## The data
——————————

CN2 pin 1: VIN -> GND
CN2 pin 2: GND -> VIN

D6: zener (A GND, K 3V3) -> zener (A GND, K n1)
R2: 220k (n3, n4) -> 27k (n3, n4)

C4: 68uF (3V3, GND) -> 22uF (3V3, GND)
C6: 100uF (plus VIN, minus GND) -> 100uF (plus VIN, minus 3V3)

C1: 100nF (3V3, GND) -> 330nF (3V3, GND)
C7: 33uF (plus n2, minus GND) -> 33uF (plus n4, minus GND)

——————————

## Problem details
The number of lines in the data that hold "minus" must be the entire answer.

## Result for this exercise
2